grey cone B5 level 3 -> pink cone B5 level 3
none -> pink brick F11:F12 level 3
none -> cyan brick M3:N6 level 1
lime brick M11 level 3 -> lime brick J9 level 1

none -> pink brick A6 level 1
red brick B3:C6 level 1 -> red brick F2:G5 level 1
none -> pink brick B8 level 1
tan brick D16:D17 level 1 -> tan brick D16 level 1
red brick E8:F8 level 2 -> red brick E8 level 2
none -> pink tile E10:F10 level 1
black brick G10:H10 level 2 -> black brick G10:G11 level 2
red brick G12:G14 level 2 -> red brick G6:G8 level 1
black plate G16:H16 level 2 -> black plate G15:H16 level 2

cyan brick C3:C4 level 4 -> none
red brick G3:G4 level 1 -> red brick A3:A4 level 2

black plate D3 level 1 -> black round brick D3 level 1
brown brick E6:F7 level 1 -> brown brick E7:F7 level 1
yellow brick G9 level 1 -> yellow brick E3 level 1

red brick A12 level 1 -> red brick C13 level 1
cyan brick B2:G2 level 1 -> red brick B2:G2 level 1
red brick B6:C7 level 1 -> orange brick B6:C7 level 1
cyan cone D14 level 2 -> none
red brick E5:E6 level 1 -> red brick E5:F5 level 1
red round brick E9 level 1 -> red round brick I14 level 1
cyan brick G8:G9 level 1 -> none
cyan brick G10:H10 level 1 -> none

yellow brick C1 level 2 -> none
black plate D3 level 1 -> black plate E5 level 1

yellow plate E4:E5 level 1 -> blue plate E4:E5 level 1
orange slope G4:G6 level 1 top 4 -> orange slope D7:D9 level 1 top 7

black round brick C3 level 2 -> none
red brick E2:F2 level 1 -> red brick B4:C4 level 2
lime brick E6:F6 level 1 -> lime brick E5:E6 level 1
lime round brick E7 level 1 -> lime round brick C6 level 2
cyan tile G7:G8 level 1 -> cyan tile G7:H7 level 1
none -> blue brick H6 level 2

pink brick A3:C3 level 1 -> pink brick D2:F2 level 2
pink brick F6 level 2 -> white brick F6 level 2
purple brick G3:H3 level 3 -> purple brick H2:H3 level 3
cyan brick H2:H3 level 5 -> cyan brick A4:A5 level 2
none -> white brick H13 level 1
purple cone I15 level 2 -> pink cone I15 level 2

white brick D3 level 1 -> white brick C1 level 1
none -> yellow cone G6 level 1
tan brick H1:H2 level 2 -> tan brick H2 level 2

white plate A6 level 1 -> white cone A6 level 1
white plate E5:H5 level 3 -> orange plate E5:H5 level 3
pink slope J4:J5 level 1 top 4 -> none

□ □ □ □ □ □ □

_Problem_
Could you print, exactly and with nothing else, the lines from the one containing "yellow brick G9" through the last line of the records above?

_Expected answer_
yellow brick G9 level 1 -> yellow brick E3 level 1

red brick A12 level 1 -> red brick C13 level 1
cyan brick B2:G2 level 1 -> red brick B2:G2 level 1
red brick B6:C7 level 1 -> orange brick B6:C7 level 1
cyan cone D14 level 2 -> none
red brick E5:E6 level 1 -> red brick E5:F5 level 1
red round brick E9 level 1 -> red round brick I14 level 1
cyan brick G8:G9 level 1 -> none
cyan brick G10:H10 level 1 -> none

yellow brick C1 level 2 -> none
black plate D3 level 1 -> black plate E5 level 1

yellow plate E4:E5 level 1 -> blue plate E4:E5 level 1
orange slope G4:G6 level 1 top 4 -> orange slope D7:D9 level 1 top 7

black round brick C3 level 2 -> none
red brick E2:F2 level 1 -> red brick B4:C4 level 2
lime brick E6:F6 level 1 -> lime brick E5:E6 level 1
lime round brick E7 level 1 -> lime round brick C6 level 2
cyan tile G7:G8 level 1 -> cyan tile G7:H7 level 1
none -> blue brick H6 level 2

pink brick A3:C3 level 1 -> pink brick D2:F2 level 2
pink brick F6 level 2 -> white brick F6 level 2
purple brick G3:H3 level 3 -> purple brick H2:H3 level 3
cyan brick H2:H3 level 5 -> cyan brick A4:A5 level 2
none -> white brick H13 level 1
purple cone I15 level 2 -> pink cone I15 level 2

white brick D3 level 1 -> white brick C1 level 1
none -> yellow cone G6 level 1
tan brick H1:H2 level 2 -> tan brick H2 level 2

white plate A6 level 1 -> white cone A6 level 1
white plate E5:H5 level 3 -> orange plate E5:H5 level 3
pink slope J4:J5 level 1 top 4 -> none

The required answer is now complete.